Rewrite all the lines below, replacing "counterclockwise" with "anticlockwise" everywhere it occurs and leaving everything else unchanged.
-=-=-
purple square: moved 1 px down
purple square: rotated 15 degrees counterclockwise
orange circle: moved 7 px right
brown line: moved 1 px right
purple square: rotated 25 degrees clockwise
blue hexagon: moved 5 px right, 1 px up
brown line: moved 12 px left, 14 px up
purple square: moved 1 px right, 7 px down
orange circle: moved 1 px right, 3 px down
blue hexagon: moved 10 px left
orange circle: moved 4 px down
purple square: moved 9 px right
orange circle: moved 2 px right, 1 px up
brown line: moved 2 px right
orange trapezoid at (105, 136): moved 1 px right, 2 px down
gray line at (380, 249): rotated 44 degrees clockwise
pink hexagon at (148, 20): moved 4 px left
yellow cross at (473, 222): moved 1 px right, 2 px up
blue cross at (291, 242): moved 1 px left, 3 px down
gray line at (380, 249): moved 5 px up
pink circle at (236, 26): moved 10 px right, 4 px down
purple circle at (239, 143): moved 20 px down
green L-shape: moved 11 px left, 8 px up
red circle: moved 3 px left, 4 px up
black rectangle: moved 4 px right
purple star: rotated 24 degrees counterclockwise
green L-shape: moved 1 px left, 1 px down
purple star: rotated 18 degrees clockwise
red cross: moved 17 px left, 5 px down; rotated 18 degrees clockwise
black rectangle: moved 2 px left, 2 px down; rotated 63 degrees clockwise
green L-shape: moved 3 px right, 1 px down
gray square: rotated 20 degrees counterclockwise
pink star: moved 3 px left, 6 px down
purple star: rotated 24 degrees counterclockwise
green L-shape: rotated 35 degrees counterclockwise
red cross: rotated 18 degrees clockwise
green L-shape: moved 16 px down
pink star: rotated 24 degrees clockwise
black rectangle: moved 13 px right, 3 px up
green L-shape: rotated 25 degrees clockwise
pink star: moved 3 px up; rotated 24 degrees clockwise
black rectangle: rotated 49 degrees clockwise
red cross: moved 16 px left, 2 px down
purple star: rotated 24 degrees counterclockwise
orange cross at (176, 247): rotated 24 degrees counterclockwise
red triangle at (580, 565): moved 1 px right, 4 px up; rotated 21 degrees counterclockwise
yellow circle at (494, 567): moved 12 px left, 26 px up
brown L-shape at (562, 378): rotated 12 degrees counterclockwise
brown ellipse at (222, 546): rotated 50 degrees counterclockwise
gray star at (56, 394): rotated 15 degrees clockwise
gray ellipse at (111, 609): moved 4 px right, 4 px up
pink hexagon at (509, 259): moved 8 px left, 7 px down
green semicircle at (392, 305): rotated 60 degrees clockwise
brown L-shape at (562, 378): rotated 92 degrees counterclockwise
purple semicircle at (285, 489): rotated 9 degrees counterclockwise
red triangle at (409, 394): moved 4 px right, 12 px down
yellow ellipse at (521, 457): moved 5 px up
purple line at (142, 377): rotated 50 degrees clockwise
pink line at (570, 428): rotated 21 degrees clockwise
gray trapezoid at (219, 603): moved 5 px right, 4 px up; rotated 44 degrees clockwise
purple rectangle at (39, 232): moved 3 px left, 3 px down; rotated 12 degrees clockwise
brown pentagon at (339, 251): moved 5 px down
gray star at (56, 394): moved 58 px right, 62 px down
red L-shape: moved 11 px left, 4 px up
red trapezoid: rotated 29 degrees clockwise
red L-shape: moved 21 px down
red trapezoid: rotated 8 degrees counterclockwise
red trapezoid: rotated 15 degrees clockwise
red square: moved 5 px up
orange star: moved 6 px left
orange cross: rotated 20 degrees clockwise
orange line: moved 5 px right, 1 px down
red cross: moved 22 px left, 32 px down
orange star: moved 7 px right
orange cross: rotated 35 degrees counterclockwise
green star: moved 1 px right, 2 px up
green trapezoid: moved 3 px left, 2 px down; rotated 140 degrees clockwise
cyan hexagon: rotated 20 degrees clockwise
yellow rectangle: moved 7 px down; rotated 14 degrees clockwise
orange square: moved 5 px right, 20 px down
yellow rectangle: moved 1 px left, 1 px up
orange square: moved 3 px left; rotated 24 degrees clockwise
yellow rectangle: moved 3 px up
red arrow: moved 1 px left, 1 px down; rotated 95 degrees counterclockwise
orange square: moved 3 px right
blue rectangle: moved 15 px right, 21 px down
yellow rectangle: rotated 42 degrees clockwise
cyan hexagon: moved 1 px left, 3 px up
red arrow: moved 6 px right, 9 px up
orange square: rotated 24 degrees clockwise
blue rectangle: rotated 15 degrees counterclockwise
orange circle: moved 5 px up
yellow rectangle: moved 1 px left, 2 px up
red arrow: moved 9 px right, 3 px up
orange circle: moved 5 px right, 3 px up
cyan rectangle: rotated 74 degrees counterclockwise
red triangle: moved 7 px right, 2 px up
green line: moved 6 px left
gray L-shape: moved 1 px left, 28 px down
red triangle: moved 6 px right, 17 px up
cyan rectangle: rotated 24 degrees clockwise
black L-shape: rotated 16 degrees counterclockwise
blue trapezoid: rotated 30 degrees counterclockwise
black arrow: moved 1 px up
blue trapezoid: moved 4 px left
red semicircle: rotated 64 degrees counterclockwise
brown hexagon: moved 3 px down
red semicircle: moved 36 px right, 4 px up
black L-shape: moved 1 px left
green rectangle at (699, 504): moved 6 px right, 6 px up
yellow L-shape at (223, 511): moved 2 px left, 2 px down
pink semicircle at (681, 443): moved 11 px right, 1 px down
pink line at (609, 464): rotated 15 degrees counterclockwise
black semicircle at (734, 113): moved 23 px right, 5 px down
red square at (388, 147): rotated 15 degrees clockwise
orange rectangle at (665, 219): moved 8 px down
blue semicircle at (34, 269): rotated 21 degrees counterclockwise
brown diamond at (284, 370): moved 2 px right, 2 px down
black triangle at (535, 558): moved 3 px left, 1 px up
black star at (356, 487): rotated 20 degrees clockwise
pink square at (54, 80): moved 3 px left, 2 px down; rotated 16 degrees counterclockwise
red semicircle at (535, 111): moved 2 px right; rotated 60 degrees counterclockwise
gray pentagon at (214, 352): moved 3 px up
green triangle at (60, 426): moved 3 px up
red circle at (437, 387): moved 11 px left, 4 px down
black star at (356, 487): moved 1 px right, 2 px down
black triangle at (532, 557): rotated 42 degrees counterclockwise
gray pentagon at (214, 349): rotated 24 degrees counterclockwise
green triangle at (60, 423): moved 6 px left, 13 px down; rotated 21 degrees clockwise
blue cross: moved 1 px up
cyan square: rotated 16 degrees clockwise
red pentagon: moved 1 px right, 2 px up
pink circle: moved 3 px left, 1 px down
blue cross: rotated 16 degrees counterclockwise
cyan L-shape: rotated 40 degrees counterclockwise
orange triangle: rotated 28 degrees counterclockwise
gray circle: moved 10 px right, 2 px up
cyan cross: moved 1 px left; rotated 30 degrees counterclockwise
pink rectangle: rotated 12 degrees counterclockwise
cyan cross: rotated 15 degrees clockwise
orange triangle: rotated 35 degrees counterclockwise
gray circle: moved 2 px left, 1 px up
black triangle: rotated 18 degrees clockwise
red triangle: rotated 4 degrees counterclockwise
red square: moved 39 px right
-=-=-
§ Response for this exercise:
purple square: moved 1 px down
purple square: rotated 15 degrees anticlockwise
orange circle: moved 7 px right
brown line: moved 1 px right
purple square: rotated 25 degrees clockwise
blue hexagon: moved 5 px right, 1 px up
brown line: moved 12 px left, 14 px up
purple square: moved 1 px right, 7 px down
orange circle: moved 1 px right, 3 px down
blue hexagon: moved 10 px left
orange circle: moved 4 px down
purple square: moved 9 px right
orange circle: moved 2 px right, 1 px up
brown line: moved 2 px right
orange trapezoid at (105, 136): moved 1 px right, 2 px down
gray line at (380, 249): rotated 44 degrees clockwise
pink hexagon at (148, 20): moved 4 px left
yellow cross at (473, 222): moved 1 px right, 2 px up
blue cross at (291, 242): moved 1 px left, 3 px down
gray line at (380, 249): moved 5 px up
pink circle at (236, 26): moved 10 px right, 4 px down
purple circle at (239, 143): moved 20 px down
green L-shape: moved 11 px left, 8 px up
red circle: moved 3 px left, 4 px up
black rectangle: moved 4 px right
purple star: rotated 24 degrees anticlockwise
green L-shape: moved 1 px left, 1 px down
purple star: rotated 18 degrees clockwise
red cross: moved 17 px left, 5 px down; rotated 18 degrees clockwise
black rectangle: moved 2 px left, 2 px down; rotated 63 degrees clockwise
green L-shape: moved 3 px right, 1 px down
gray square: rotated 20 degrees anticlockwise
pink star: moved 3 px left, 6 px down
purple star: rotated 24 degrees anticlockwise
green L-shape: rotated 35 degrees anticlockwise
red cross: rotated 18 degrees clockwise
green L-shape: moved 16 px down
pink star: rotated 24 degrees clockwise
black rectangle: moved 13 px right, 3 px up
green L-shape: rotated 25 degrees clockwise
pink star: moved 3 px up; rotated 24 degrees clockwise
black rectangle: rotated 49 degrees clockwise
red cross: moved 16 px left, 2 px down
purple star: rotated 24 degrees anticlockwise
orange cross at (176, 247): rotated 24 degrees anticlockwise
red triangle at (580, 565): moved 1 px right, 4 px up; rotated 21 degrees anticlockwise
yellow circle at (494, 567): moved 12 px left, 26 px up
brown L-shape at (562, 378): rotated 12 degrees anticlockwise
brown ellipse at (222, 546): rotated 50 degrees anticlockwise
gray star at (56, 394): rotated 15 degrees clockwise
gray ellipse at (111, 609): moved 4 px right, 4 px up
pink hexagon at (509, 259): moved 8 px left, 7 px down
green semicircle at (392, 305): rotated 60 degrees clockwise
brown L-shape at (562, 378): rotated 92 degrees anticlockwise
purple semicircle at (285, 489): rotated 9 degrees anticlockwise
red triangle at (409, 394): moved 4 px right, 12 px down
yellow ellipse at (521, 457): moved 5 px up
purple line at (142, 377): rotated 50 degrees clockwise
pink line at (570, 428): rotated 21 degrees clockwise
gray trapezoid at (219, 603): moved 5 px right, 4 px up; rotated 44 degrees clockwise
purple rectangle at (39, 232): moved 3 px left, 3 px down; rotated 12 degrees clockwise
brown pentagon at (339, 251): moved 5 px down
gray star at (56, 394): moved 58 px right, 62 px down
red L-shape: moved 11 px left, 4 px up
red trapezoid: rotated 29 degrees clockwise
red L-shape: moved 21 px down
red trapezoid: rotated 8 degrees anticlockwise
red trapezoid: rotated 15 degrees clockwise
red square: moved 5 px up
orange star: moved 6 px left
orange cross: rotated 20 degrees clockwise
orange line: moved 5 px right, 1 px down
red cross: moved 22 px left, 32 px down
orange star: moved 7 px right
orange cross: rotated 35 degrees anticlockwise
green star: moved 1 px right, 2 px up
green trapezoid: moved 3 px left, 2 px down; rotated 140 degrees clockwise
cyan hexagon: rotated 20 degrees clockwise
yellow rectangle: moved 7 px down; rotated 14 degrees clockwise
orange square: moved 5 px right, 20 px down
yellow rectangle: moved 1 px left, 1 px up
orange square: moved 3 px left; rotated 24 degrees clockwise
yellow rectangle: moved 3 px up
red arrow: moved 1 px left, 1 px down; rotated 95 degrees anticlockwise
orange square: moved 3 px right
blue rectangle: moved 15 px right, 21 px down
yellow rectangle: rotated 42 degrees clockwise
cyan hexagon: moved 1 px left, 3 px up
red arrow: moved 6 px right, 9 px up
orange square: rotated 24 degrees clockwise
blue rectangle: rotated 15 degrees anticlockwise
orange circle: moved 5 px up
yellow rectangle: moved 1 px left, 2 px up
red arrow: moved 9 px right, 3 px up
orange circle: moved 5 px right, 3 px up
cyan rectangle: rotated 74 degrees anticlockwise
red triangle: moved 7 px right, 2 px up
green line: moved 6 px left
gray L-shape: moved 1 px left, 28 px down
red triangle: moved 6 px right, 17 px up
cyan rectangle: rotated 24 degrees clockwise
black L-shape: rotated 16 degrees anticlockwise
blue trapezoid: rotated 30 degrees anticlockwise
black arrow: moved 1 px up
blue trapezoid: moved 4 px left
red semicircle: rotated 64 degrees anticlockwise
brown hexagon: moved 3 px down
red semicircle: moved 36 px right, 4 px up
black L-shape: moved 1 px left
green rectangle at (699, 504): moved 6 px right, 6 px up
yellow L-shape at (223, 511): moved 2 px left, 2 px down
pink semicircle at (681, 443): moved 11 px right, 1 px down
pink line at (609, 464): rotated 15 degrees anticlockwise
black semicircle at (734, 113): moved 23 px right, 5 px down
red square at (388, 147): rotated 15 degrees clockwise
orange rectangle at (665, 219): moved 8 px down
blue semicircle at (34, 269): rotated 21 degrees anticlockwise
brown diamond at (284, 370): moved 2 px right, 2 px down
black triangle at (535, 558): moved 3 px left, 1 px up
black star at (356, 487): rotated 20 degrees clockwise
pink square at (54, 80): moved 3 px left, 2 px down; rotated 16 degrees anticlockwise
red semicircle at (535, 111): moved 2 px right; rotated 60 degrees anticlockwise
gray pentagon at (214, 352): moved 3 px up
green triangle at (60, 426): moved 3 px up
red circle at (437, 387): moved 11 px left, 4 px down
black star at (356, 487): moved 1 px right, 2 px down
black triangle at (532, 557): rotated 42 degrees anticlockwise
gray pentagon at (214, 349): rotated 24 degrees anticlockwise
green triangle at (60, 423): moved 6 px left, 13 px down; rotated 21 degrees clockwise
blue cross: moved 1 px up
cyan square: rotated 16 degrees clockwise
red pentagon: moved 1 px right, 2 px up
pink circle: moved 3 px left, 1 px down
blue cross: rotated 16 degrees anticlockwise
cyan L-shape: rotated 40 degrees anticlockwise
orange triangle: rotated 28 degrees anticlockwise
gray circle: moved 10 px right, 2 px up
cyan cross: moved 1 px left; rotated 30 degrees anticlockwise
pink rectangle: rotated 12 degrees anticlockwise
cyan cross: rotated 15 degrees clockwise
orange triangle: rotated 35 degrees anticlockwise
gray circle: moved 2 px left, 1 px up
black triangle: rotated 18 degrees clockwise
red triangle: rotated 4 degrees anticlockwise
red square: moved 39 px right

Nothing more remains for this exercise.